◆ **Required work**
Using the entries below, write out the line with "red arrow: (363, 602)", the line with "blue arrow: (463, 824)", and every line in between, exactly as each is written.
-- Records to process follows --
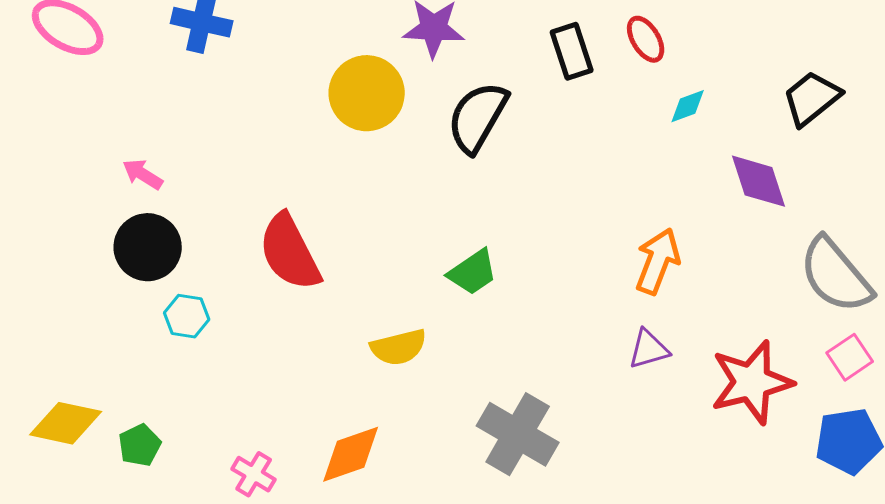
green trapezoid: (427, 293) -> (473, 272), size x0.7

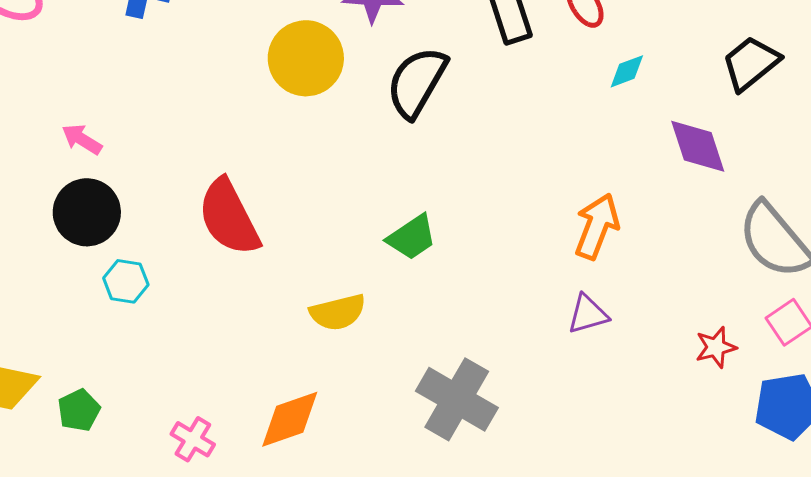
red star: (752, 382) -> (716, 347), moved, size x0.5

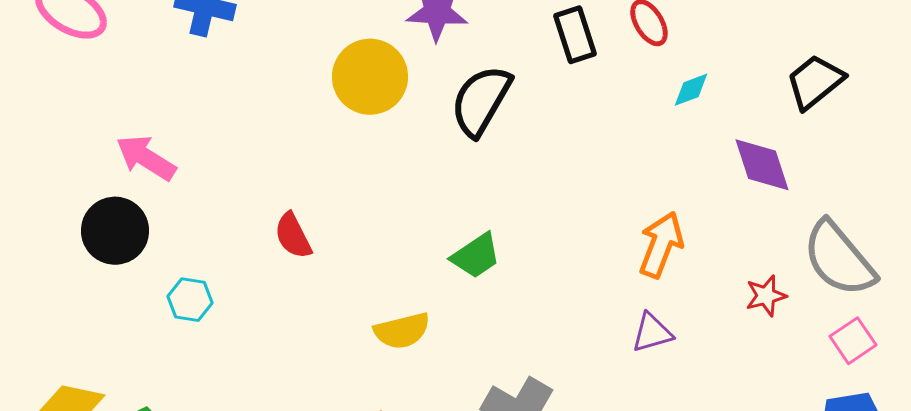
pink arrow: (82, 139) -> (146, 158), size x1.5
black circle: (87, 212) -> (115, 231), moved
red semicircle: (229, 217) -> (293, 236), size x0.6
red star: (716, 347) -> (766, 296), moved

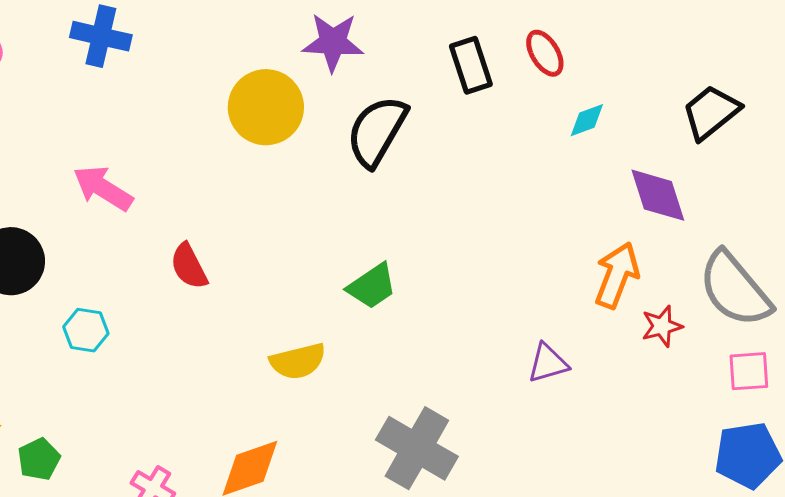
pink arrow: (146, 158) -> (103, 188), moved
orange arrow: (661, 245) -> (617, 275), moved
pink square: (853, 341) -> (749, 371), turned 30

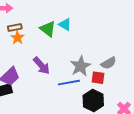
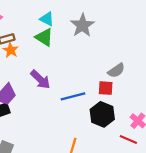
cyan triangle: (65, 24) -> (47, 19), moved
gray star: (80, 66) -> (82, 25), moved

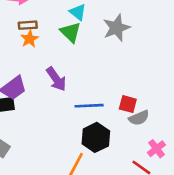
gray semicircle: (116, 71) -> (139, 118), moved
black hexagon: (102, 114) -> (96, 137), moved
-- Records to process concluded --
-- Records to process follows --
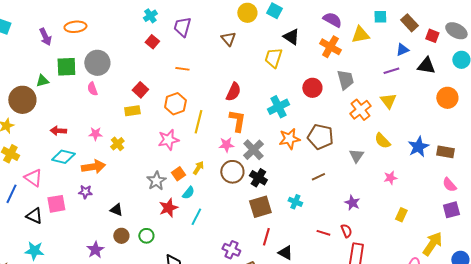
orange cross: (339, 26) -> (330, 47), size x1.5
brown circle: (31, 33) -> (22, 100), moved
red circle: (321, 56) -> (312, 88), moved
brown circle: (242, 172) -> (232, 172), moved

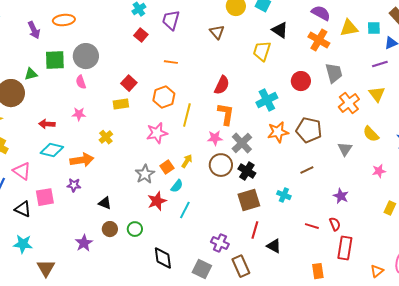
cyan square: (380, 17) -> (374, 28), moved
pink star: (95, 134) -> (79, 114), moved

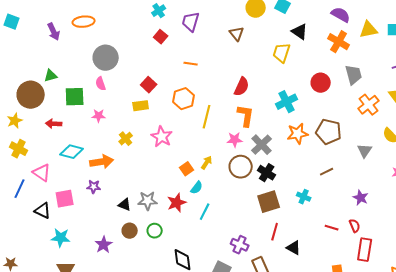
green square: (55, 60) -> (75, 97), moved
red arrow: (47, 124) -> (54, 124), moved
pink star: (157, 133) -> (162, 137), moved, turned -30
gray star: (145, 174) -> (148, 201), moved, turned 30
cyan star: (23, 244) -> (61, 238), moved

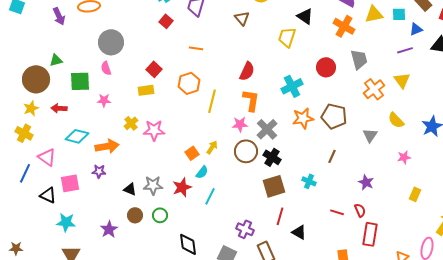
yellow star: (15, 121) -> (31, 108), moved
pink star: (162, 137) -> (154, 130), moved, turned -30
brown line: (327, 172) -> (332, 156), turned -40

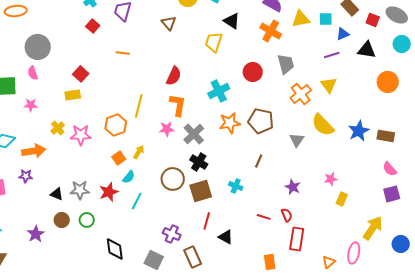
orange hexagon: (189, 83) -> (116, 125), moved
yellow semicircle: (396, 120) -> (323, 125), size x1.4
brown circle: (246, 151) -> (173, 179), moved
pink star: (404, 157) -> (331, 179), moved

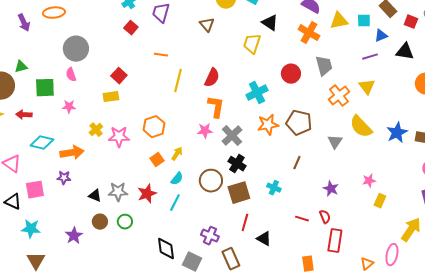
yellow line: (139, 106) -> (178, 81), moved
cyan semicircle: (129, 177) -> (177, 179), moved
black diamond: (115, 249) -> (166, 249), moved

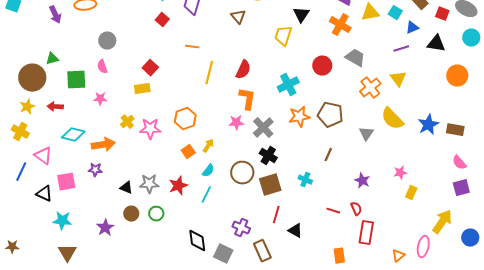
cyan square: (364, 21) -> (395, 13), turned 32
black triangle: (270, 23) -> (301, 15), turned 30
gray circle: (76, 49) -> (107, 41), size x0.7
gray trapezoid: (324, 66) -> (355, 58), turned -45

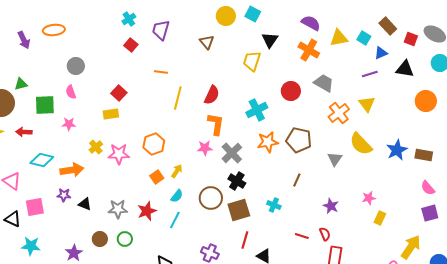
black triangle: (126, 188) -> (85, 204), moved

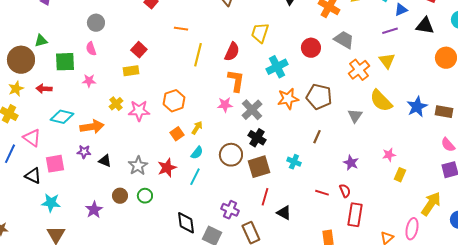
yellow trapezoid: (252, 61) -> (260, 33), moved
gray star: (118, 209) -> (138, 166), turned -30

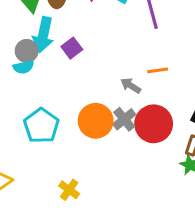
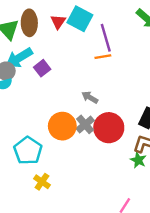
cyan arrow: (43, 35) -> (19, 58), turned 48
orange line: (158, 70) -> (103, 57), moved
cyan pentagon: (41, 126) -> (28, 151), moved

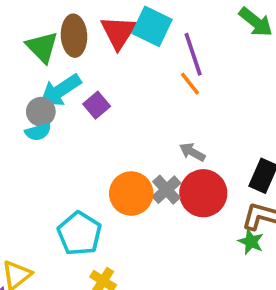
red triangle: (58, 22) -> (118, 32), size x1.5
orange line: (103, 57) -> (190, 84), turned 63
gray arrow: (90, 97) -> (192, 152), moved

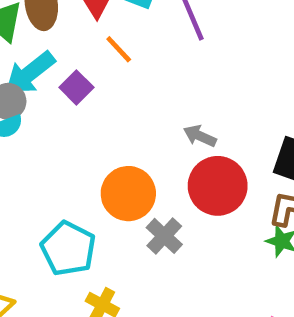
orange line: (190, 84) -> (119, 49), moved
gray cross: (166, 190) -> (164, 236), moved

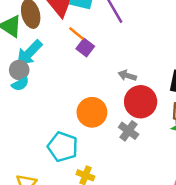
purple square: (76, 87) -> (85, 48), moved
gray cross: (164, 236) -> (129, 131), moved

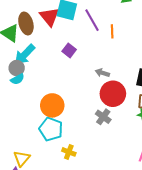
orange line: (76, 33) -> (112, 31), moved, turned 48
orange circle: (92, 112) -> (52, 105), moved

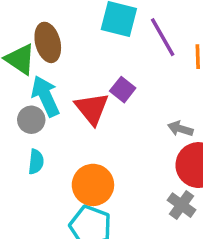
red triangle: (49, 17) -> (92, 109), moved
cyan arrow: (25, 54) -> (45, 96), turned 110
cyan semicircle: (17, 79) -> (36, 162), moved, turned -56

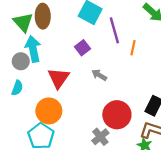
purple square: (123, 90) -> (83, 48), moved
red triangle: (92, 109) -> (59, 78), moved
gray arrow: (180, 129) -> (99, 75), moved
-- Records to process concluded --
-- Records to process follows --
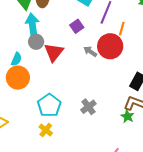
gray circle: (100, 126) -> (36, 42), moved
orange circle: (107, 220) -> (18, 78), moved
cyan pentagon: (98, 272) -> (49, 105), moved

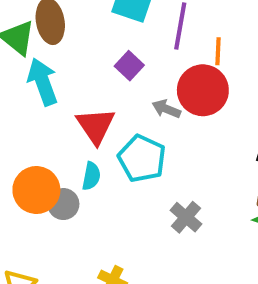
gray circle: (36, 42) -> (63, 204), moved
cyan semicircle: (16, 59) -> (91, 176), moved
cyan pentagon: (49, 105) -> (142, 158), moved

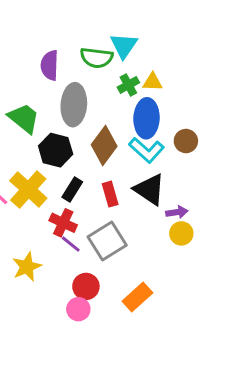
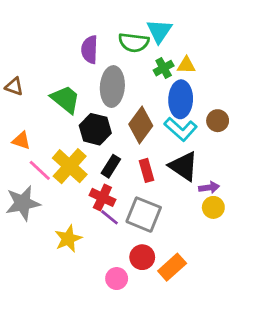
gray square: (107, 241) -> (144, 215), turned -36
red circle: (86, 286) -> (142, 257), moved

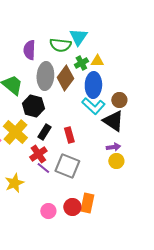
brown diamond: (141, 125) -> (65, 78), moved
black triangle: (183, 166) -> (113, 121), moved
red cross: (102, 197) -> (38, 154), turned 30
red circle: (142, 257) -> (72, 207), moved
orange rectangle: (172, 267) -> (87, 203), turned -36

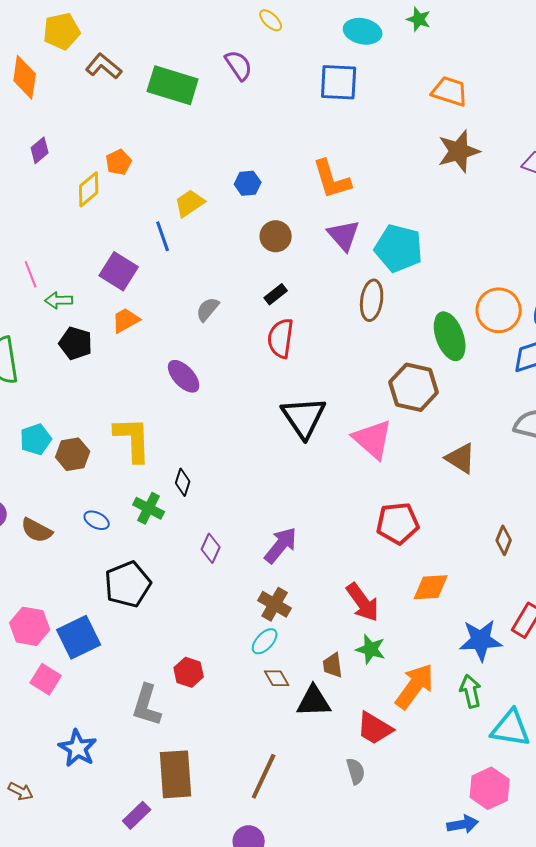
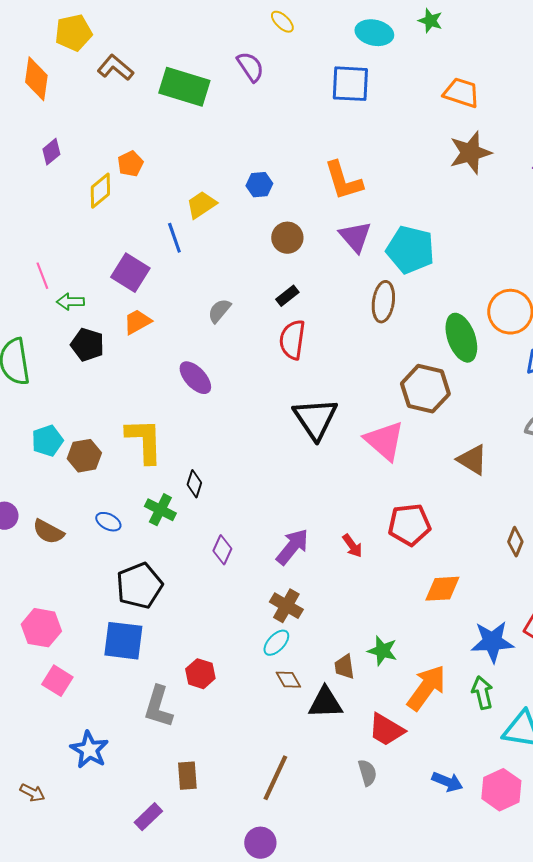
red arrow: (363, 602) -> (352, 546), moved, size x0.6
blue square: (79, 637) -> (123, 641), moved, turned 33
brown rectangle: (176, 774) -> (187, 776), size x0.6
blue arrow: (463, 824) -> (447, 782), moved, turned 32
-- Records to process concluded --
◆ **Exercise result**
red arrow: (363, 602) -> (352, 546), moved, size x0.6
blue square: (79, 637) -> (123, 641), moved, turned 33
brown rectangle: (176, 774) -> (187, 776), size x0.6
blue arrow: (463, 824) -> (447, 782), moved, turned 32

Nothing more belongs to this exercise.